── The data

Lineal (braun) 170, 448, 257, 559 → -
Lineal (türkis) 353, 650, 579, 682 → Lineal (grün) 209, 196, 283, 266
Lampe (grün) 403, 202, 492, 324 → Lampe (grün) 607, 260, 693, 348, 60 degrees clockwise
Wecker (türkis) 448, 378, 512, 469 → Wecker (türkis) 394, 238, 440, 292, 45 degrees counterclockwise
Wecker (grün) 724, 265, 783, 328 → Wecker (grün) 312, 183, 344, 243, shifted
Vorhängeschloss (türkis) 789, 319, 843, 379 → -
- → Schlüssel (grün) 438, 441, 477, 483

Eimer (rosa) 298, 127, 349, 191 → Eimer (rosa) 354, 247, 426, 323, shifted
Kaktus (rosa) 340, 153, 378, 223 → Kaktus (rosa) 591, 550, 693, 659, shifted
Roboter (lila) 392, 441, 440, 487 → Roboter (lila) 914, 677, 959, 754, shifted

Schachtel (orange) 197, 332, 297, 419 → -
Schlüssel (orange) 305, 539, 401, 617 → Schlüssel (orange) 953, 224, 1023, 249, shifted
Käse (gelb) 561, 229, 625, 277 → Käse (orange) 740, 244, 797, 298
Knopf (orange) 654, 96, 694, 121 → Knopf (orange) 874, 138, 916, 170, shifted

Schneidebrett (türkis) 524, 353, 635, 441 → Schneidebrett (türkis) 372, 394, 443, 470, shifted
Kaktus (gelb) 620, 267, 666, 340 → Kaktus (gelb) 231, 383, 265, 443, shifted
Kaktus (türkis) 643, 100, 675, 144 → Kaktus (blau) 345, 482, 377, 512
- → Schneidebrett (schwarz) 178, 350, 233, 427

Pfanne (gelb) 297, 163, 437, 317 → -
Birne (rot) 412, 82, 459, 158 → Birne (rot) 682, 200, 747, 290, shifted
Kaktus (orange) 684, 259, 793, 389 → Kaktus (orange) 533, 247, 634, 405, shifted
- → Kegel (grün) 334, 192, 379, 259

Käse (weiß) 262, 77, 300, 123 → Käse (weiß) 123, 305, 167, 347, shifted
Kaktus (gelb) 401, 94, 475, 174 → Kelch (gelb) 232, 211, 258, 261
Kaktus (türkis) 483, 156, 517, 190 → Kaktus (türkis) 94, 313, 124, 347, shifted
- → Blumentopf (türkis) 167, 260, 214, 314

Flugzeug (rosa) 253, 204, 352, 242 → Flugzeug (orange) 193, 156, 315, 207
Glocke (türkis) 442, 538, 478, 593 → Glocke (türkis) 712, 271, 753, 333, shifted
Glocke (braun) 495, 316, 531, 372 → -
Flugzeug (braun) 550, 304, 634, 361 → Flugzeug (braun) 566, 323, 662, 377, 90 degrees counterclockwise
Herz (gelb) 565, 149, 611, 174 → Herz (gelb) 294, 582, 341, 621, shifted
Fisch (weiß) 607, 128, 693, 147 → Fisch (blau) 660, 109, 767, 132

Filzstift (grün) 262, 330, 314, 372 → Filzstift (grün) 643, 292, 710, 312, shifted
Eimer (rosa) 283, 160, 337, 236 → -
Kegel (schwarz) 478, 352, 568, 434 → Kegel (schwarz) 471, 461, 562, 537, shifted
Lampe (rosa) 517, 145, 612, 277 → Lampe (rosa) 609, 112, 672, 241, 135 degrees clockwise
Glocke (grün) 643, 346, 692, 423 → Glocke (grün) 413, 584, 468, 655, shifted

────

_What you should do_:
If a line in the listing holds the word "Wecker", list that line.

_Answer to the exercise_:
Wecker (türkis) 448, 378, 512, 469 → Wecker (türkis) 394, 238, 440, 292, 45 degrees counterclockwise
Wecker (grün) 724, 265, 783, 328 → Wecker (grün) 312, 183, 344, 243, shifted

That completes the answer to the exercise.